___ Records supplied
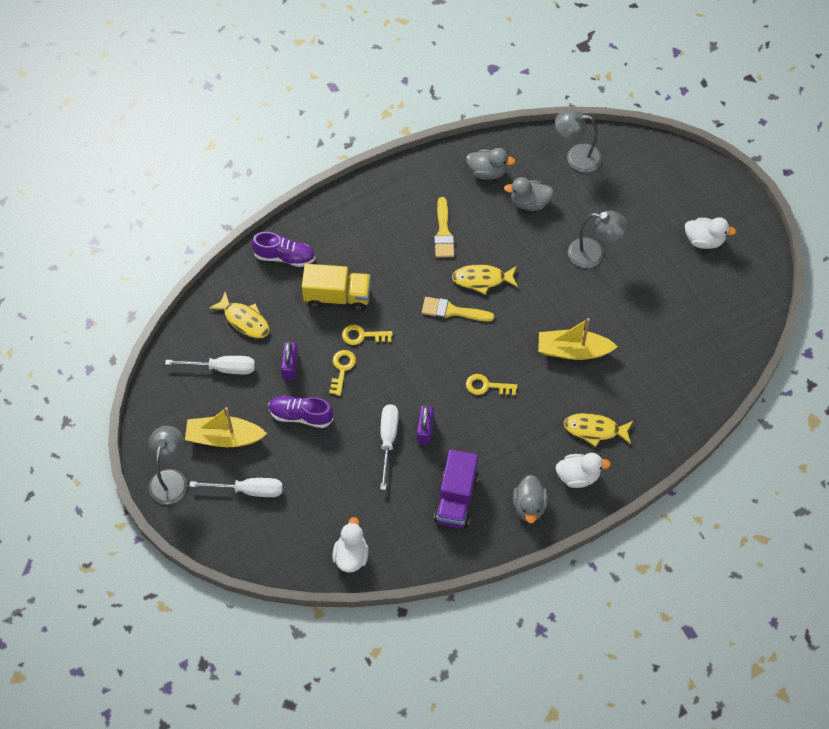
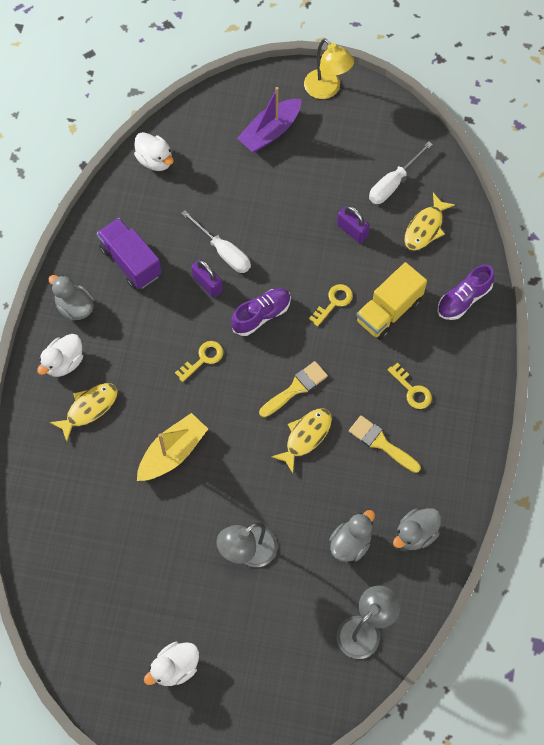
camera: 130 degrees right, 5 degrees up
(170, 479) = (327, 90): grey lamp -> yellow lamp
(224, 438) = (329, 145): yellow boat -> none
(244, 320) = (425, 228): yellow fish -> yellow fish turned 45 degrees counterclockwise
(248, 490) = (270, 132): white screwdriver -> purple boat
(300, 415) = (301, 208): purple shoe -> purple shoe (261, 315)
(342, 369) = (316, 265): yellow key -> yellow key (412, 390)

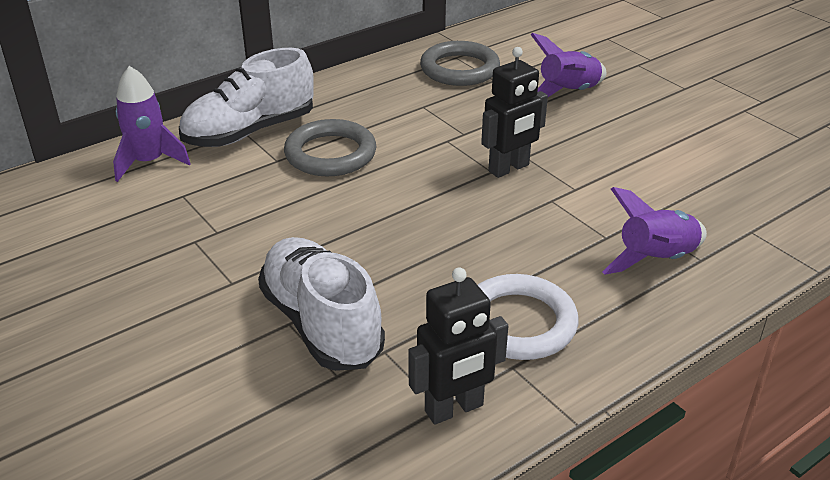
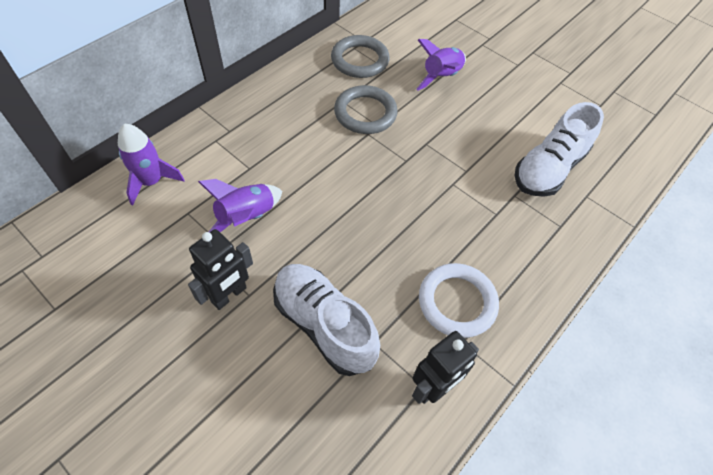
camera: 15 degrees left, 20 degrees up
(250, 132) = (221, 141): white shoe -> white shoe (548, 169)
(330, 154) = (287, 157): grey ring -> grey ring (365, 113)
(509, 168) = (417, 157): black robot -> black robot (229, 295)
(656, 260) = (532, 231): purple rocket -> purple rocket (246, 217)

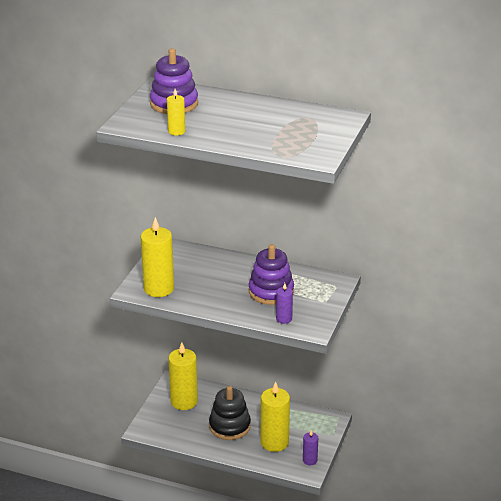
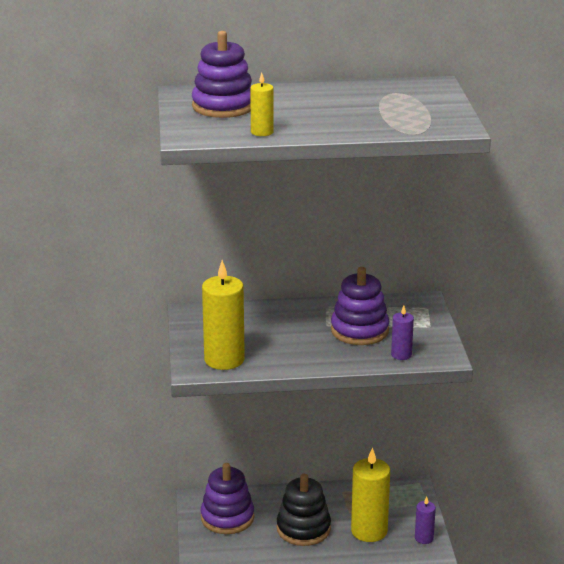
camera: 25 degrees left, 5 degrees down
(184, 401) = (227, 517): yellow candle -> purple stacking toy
______
Task instructions: The answer must consist of every line above that holds the string "shoe", copied exactly.

Worked solution:
(300, 415) = (301, 208): purple shoe -> purple shoe (261, 315)
(250, 132) = (221, 141): white shoe -> white shoe (548, 169)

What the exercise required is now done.